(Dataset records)
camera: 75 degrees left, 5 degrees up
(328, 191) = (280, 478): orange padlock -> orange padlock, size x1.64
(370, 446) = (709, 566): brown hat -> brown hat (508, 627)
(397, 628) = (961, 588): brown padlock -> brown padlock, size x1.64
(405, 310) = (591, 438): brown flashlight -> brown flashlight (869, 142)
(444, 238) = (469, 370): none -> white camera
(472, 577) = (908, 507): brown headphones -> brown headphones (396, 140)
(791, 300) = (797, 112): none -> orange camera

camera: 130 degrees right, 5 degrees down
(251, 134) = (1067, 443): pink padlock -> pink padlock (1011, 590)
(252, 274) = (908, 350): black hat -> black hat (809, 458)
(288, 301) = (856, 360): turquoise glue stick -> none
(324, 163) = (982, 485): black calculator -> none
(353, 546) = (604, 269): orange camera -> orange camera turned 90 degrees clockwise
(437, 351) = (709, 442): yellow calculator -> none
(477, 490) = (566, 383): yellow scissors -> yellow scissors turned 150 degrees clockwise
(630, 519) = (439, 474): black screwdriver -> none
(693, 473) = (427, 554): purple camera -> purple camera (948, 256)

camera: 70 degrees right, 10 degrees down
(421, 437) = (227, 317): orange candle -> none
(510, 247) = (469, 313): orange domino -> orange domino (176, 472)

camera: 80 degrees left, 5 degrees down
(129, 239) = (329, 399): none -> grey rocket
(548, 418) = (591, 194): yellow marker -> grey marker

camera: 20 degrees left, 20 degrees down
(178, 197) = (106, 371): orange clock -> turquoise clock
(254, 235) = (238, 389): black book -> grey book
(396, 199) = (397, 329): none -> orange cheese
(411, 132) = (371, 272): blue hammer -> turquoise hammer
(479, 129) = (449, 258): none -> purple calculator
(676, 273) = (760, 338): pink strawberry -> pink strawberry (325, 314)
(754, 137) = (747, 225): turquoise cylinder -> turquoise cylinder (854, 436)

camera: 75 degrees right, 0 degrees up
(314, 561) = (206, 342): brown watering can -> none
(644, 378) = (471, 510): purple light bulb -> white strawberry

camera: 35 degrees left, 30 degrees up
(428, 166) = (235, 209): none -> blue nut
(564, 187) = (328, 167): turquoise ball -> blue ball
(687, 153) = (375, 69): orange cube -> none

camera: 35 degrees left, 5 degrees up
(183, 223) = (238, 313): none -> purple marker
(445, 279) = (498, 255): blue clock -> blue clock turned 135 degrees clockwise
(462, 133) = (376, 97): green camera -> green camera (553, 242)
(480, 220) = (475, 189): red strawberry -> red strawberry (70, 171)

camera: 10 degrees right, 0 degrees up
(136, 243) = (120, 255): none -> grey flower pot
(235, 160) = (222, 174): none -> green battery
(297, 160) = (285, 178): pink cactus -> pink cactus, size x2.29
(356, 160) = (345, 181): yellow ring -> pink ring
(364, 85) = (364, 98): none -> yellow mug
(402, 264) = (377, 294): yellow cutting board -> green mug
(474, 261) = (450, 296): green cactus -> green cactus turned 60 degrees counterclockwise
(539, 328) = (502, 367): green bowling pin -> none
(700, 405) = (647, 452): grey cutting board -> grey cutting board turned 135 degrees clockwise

### Exercise objective
Copy whichever lines of the records above contain the word "yellow".

### Answer to the problem
(437, 351) = (709, 442): yellow calculator -> none
(477, 490) = (566, 383): yellow scissors -> yellow scissors turned 150 degrees clockwise
(548, 418) = (591, 194): yellow marker -> grey marker
(356, 160) = (345, 181): yellow ring -> pink ring
(364, 85) = (364, 98): none -> yellow mug
(402, 264) = (377, 294): yellow cutting board -> green mug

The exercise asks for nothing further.